START Supplied records
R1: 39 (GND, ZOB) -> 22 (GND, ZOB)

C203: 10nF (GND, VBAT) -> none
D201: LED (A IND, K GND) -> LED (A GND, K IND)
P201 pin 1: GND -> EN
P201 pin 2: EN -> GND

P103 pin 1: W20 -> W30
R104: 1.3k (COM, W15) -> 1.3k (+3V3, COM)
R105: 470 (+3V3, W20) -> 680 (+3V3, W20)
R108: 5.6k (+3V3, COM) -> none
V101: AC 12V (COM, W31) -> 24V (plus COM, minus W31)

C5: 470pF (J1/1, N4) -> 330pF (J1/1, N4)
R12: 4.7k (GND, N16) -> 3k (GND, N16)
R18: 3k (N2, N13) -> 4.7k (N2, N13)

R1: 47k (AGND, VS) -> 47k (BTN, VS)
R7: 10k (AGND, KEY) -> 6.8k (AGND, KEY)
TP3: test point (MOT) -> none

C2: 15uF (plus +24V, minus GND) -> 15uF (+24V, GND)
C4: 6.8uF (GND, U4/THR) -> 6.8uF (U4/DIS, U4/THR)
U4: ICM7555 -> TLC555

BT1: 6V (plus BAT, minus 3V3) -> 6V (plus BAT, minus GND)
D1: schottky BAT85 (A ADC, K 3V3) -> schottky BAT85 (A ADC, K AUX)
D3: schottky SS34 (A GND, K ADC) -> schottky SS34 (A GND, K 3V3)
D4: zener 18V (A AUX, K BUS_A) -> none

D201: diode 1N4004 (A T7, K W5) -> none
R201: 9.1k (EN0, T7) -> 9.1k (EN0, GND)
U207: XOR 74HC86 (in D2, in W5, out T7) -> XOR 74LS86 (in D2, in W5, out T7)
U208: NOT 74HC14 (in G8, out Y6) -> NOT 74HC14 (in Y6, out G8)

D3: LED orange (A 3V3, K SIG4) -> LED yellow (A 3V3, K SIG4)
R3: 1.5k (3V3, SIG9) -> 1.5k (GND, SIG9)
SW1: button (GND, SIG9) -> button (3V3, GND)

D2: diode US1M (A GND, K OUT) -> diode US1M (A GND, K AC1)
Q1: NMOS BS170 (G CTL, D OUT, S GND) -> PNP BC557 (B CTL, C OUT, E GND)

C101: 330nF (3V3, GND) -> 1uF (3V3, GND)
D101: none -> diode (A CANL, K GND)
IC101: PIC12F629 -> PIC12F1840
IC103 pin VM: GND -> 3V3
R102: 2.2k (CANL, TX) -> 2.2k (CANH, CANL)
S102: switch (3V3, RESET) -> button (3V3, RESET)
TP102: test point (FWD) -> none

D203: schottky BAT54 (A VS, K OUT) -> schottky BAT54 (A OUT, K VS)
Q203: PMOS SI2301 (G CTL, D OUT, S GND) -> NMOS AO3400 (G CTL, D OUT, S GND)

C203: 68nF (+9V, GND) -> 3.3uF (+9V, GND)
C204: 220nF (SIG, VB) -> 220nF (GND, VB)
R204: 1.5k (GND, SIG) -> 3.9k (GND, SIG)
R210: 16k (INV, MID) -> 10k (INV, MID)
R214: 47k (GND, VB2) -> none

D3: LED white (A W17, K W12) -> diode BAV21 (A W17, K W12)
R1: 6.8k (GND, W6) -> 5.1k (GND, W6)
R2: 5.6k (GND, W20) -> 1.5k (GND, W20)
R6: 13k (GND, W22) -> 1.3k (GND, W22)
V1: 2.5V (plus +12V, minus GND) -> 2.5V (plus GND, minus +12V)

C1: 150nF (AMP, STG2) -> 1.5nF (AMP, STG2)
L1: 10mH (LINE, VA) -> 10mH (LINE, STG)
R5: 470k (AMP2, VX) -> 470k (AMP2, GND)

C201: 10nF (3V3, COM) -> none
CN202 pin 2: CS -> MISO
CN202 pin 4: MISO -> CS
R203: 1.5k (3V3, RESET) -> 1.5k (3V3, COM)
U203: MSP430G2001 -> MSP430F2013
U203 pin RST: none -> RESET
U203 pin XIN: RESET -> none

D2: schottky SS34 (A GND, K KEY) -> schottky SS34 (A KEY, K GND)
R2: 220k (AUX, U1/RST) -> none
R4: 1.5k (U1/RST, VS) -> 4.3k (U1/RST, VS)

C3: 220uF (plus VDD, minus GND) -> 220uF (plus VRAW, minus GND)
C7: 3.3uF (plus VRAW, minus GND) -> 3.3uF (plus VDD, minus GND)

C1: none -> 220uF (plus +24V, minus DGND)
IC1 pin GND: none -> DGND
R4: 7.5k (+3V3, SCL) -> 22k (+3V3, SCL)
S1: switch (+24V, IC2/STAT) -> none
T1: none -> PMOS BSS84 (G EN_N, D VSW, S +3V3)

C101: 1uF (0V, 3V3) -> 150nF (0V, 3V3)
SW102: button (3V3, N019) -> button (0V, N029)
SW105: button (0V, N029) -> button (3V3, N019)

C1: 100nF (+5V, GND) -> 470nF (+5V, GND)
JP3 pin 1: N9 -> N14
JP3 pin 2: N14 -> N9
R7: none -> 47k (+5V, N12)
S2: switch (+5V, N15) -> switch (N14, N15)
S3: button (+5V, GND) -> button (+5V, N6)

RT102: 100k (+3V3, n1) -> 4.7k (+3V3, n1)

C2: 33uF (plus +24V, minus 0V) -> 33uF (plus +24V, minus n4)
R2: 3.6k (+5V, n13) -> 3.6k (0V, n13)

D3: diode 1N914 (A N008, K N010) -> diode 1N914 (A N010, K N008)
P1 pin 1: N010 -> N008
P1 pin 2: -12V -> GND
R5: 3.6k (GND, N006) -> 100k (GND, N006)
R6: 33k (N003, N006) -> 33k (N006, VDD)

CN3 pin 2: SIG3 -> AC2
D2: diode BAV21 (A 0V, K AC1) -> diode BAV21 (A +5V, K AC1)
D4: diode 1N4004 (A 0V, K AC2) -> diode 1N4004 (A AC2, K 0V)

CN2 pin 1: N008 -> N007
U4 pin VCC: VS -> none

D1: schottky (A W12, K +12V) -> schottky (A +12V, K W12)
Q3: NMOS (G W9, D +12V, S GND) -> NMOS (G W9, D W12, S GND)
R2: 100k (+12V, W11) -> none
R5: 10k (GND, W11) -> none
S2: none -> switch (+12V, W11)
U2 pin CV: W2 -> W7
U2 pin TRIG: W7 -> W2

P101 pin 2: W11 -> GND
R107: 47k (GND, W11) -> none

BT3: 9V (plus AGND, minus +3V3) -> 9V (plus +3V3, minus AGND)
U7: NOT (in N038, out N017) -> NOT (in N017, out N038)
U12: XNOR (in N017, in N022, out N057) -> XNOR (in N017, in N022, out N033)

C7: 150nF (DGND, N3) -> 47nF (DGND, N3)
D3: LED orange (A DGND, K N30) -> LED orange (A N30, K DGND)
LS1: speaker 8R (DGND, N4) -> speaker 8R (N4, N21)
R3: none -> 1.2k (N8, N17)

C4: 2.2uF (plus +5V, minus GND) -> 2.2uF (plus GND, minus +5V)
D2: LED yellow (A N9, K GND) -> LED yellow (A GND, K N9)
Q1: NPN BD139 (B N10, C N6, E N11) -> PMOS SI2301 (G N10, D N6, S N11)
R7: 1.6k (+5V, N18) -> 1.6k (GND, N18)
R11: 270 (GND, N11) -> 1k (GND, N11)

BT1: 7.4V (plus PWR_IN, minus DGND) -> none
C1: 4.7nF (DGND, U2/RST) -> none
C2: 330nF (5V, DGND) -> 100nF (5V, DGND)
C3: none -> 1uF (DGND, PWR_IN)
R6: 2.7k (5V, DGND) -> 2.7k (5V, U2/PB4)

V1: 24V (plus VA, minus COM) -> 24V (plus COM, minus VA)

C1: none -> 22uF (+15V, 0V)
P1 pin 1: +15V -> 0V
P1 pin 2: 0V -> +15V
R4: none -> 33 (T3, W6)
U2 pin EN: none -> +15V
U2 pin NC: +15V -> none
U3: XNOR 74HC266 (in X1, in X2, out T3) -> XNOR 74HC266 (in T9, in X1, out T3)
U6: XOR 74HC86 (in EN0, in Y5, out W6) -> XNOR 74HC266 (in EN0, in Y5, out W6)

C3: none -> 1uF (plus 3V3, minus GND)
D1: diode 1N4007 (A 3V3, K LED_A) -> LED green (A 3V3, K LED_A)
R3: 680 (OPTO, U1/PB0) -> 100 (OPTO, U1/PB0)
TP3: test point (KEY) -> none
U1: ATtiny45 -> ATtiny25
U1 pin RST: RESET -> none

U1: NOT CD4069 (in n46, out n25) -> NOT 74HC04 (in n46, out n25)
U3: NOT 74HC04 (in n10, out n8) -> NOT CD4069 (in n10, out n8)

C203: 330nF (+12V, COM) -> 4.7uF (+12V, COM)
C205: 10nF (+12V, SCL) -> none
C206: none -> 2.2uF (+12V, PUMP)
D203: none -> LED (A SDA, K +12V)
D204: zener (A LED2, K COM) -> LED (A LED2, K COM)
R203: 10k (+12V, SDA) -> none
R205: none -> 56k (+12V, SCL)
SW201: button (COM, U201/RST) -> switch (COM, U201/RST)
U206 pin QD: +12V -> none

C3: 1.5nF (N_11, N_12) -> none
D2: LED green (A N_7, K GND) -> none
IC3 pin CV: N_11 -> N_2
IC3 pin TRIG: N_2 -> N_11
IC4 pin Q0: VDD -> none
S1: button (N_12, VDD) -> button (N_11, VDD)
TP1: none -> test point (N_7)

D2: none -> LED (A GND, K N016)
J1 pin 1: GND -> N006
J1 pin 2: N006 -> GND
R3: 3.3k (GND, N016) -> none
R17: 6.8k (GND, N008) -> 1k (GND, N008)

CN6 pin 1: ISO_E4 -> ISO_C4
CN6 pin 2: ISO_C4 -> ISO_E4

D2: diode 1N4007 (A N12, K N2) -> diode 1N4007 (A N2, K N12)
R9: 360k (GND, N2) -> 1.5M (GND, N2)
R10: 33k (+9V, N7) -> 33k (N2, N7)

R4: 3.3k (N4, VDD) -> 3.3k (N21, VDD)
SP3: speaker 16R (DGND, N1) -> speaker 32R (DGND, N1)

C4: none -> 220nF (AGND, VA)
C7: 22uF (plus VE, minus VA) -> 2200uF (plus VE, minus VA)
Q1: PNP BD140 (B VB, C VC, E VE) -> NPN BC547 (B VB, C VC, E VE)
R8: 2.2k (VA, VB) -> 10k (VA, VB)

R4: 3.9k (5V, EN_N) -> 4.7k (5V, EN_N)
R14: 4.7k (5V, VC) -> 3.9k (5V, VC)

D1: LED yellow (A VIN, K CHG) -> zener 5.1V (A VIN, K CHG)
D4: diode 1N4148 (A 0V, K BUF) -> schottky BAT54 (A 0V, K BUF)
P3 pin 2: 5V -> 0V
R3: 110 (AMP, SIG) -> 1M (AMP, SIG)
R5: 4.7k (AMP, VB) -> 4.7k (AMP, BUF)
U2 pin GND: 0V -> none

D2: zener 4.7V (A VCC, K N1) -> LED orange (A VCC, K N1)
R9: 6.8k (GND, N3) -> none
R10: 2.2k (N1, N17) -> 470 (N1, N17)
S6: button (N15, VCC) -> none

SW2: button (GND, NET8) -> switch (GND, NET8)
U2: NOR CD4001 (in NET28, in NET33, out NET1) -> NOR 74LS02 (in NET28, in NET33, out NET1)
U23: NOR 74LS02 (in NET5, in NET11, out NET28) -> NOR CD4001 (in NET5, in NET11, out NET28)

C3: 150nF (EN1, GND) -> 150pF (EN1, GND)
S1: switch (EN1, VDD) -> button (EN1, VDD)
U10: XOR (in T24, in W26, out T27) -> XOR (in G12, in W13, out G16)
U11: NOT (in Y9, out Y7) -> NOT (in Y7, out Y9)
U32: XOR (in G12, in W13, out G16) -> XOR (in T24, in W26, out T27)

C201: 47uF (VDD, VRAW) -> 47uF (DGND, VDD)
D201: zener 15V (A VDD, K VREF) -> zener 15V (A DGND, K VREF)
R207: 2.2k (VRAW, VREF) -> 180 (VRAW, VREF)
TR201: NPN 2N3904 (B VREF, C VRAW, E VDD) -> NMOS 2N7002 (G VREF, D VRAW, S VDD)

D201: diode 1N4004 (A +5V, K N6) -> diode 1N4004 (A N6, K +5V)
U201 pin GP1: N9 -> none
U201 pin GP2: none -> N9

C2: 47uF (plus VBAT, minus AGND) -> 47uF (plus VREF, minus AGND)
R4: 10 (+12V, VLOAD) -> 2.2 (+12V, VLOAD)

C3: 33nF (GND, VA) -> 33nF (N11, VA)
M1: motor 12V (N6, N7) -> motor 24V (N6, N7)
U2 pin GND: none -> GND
END Supplied records
§ Task instructions
Copy word for word the stretch of entries above from the line that has "R104: 1.3k (COM, W15) -> 1.3k (+3V3, COM)" through the line that has "D203: schottky BAT54", both ends included, and nothing outside it.

§ The completed task
R104: 1.3k (COM, W15) -> 1.3k (+3V3, COM)
R105: 470 (+3V3, W20) -> 680 (+3V3, W20)
R108: 5.6k (+3V3, COM) -> none
V101: AC 12V (COM, W31) -> 24V (plus COM, minus W31)

C5: 470pF (J1/1, N4) -> 330pF (J1/1, N4)
R12: 4.7k (GND, N16) -> 3k (GND, N16)
R18: 3k (N2, N13) -> 4.7k (N2, N13)

R1: 47k (AGND, VS) -> 47k (BTN, VS)
R7: 10k (AGND, KEY) -> 6.8k (AGND, KEY)
TP3: test point (MOT) -> none

C2: 15uF (plus +24V, minus GND) -> 15uF (+24V, GND)
C4: 6.8uF (GND, U4/THR) -> 6.8uF (U4/DIS, U4/THR)
U4: ICM7555 -> TLC555

BT1: 6V (plus BAT, minus 3V3) -> 6V (plus BAT, minus GND)
D1: schottky BAT85 (A ADC, K 3V3) -> schottky BAT85 (A ADC, K AUX)
D3: schottky SS34 (A GND, K ADC) -> schottky SS34 (A GND, K 3V3)
D4: zener 18V (A AUX, K BUS_A) -> none

D201: diode 1N4004 (A T7, K W5) -> none
R201: 9.1k (EN0, T7) -> 9.1k (EN0, GND)
U207: XOR 74HC86 (in D2, in W5, out T7) -> XOR 74LS86 (in D2, in W5, out T7)
U208: NOT 74HC14 (in G8, out Y6) -> NOT 74HC14 (in Y6, out G8)

D3: LED orange (A 3V3, K SIG4) -> LED yellow (A 3V3, K SIG4)
R3: 1.5k (3V3, SIG9) -> 1.5k (GND, SIG9)
SW1: button (GND, SIG9) -> button (3V3, GND)

D2: diode US1M (A GND, K OUT) -> diode US1M (A GND, K AC1)
Q1: NMOS BS170 (G CTL, D OUT, S GND) -> PNP BC557 (B CTL, C OUT, E GND)

C101: 330nF (3V3, GND) -> 1uF (3V3, GND)
D101: none -> diode (A CANL, K GND)
IC101: PIC12F629 -> PIC12F1840
IC103 pin VM: GND -> 3V3
R102: 2.2k (CANL, TX) -> 2.2k (CANH, CANL)
S102: switch (3V3, RESET) -> button (3V3, RESET)
TP102: test point (FWD) -> none

D203: schottky BAT54 (A VS, K OUT) -> schottky BAT54 (A OUT, K VS)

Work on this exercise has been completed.